**RECORDS SHOWN**:
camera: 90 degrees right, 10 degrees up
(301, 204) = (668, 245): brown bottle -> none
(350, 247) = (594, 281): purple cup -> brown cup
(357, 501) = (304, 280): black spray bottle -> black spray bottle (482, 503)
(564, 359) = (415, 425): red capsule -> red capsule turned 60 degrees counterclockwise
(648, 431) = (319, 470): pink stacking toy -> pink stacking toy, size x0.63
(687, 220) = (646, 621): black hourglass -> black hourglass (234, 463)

--

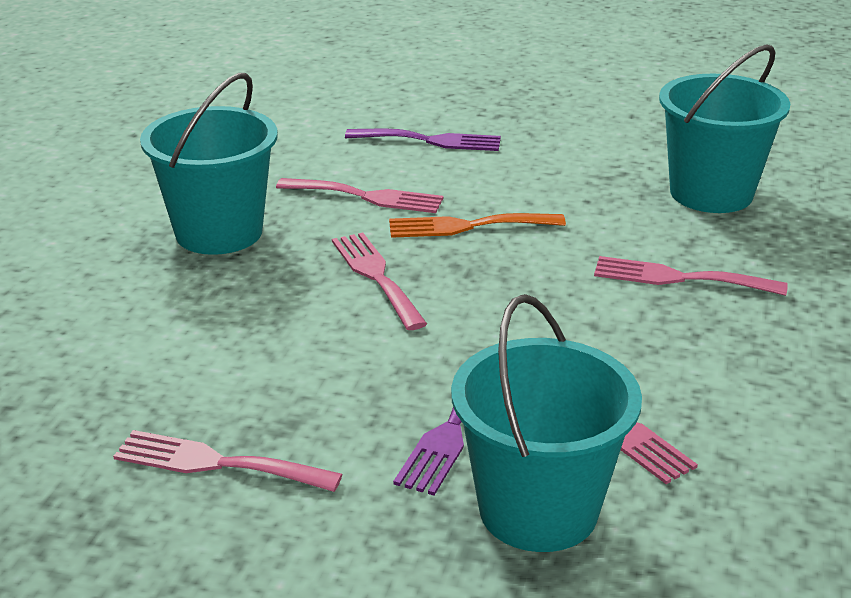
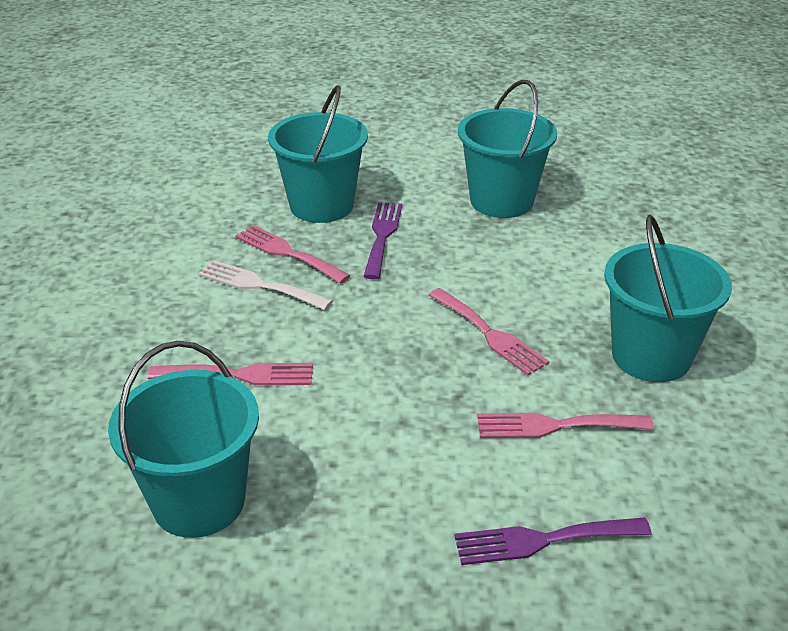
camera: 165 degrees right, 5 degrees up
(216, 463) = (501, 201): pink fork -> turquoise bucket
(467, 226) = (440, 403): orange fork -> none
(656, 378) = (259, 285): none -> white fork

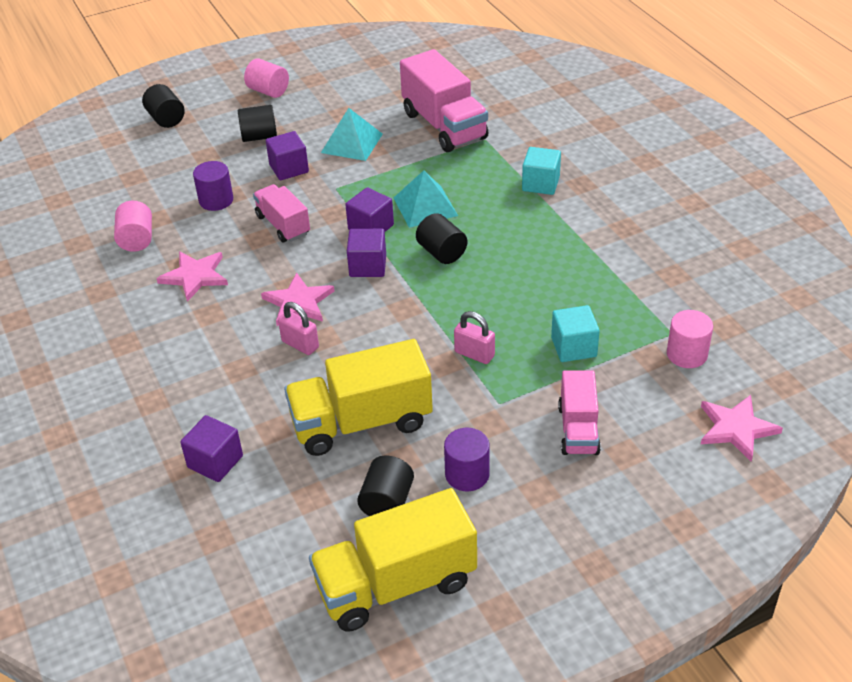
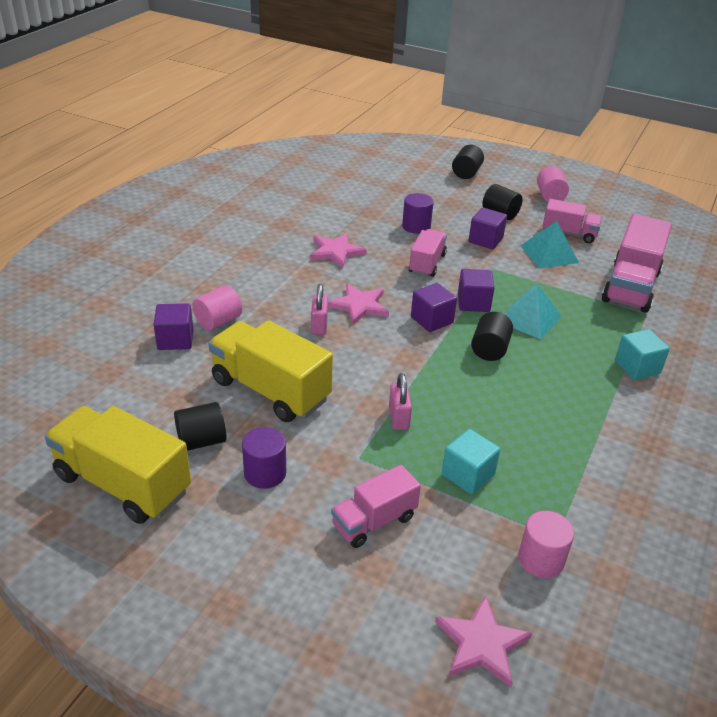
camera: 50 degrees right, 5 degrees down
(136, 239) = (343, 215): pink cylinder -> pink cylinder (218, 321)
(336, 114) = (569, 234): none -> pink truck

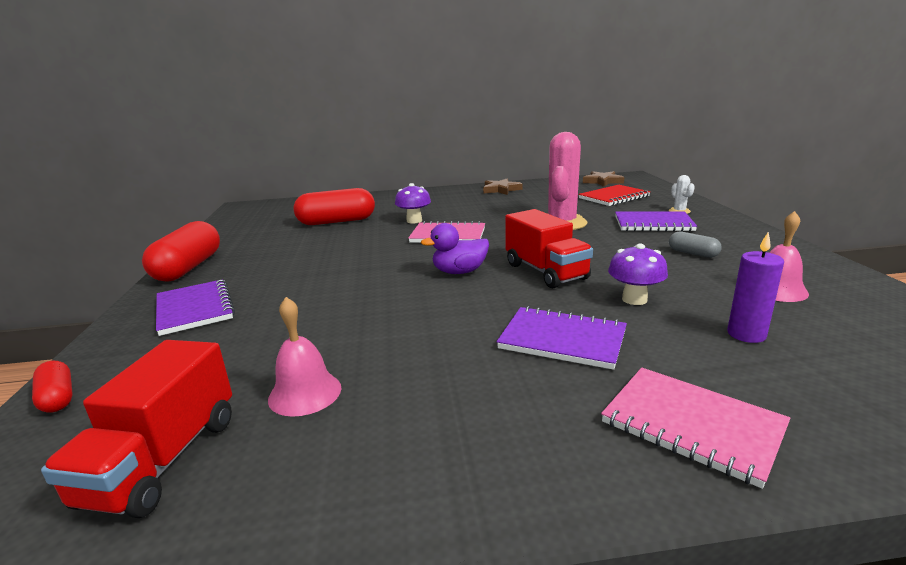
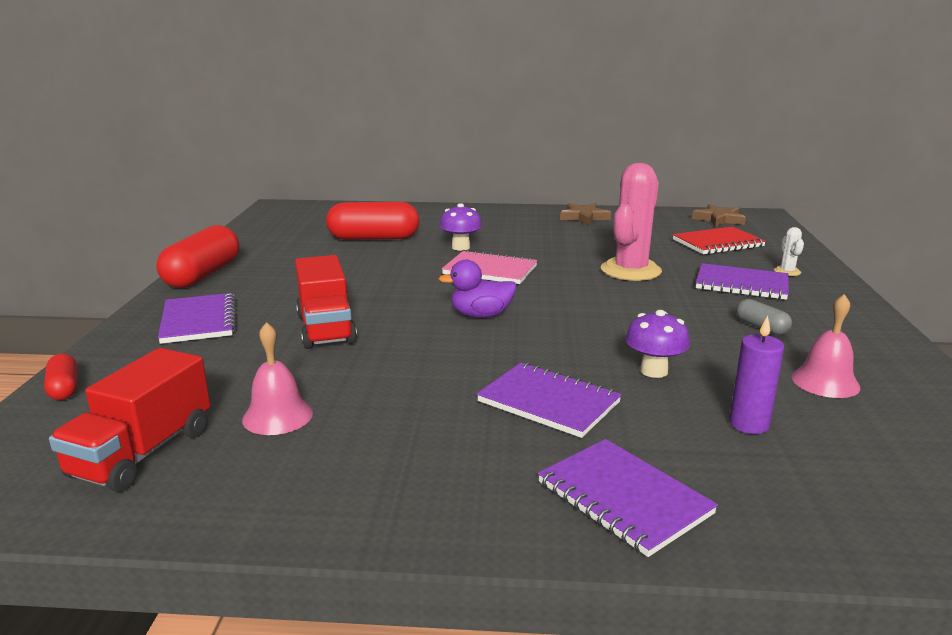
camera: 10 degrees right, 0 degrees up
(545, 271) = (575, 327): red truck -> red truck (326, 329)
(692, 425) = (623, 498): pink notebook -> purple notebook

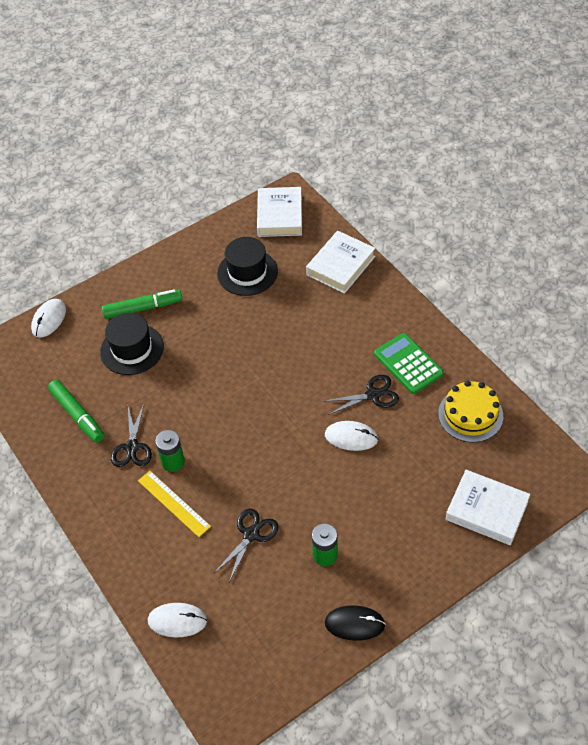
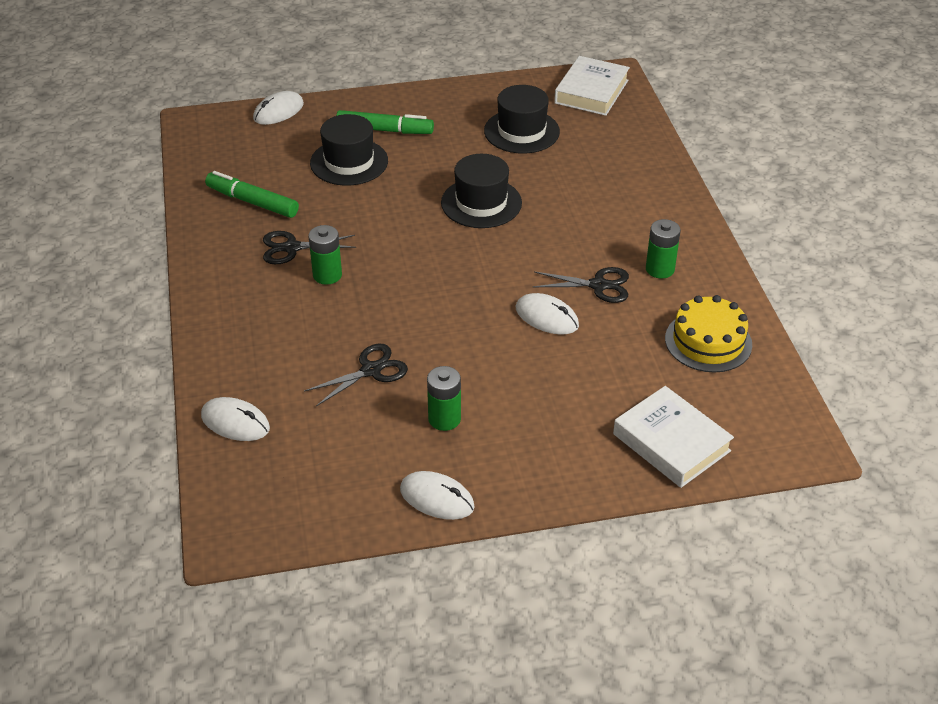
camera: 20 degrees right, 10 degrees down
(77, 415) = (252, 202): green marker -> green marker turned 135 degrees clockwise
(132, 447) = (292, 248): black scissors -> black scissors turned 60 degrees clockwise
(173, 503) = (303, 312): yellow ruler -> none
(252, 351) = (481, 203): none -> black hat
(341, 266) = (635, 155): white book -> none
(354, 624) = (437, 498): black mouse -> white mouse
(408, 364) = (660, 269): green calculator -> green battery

**EXERCISE INSTRUCTIONS**:
Go through the data above and count the lines that hold "brown". Respond with the number and no other words.

**ANSWER AREA**:
2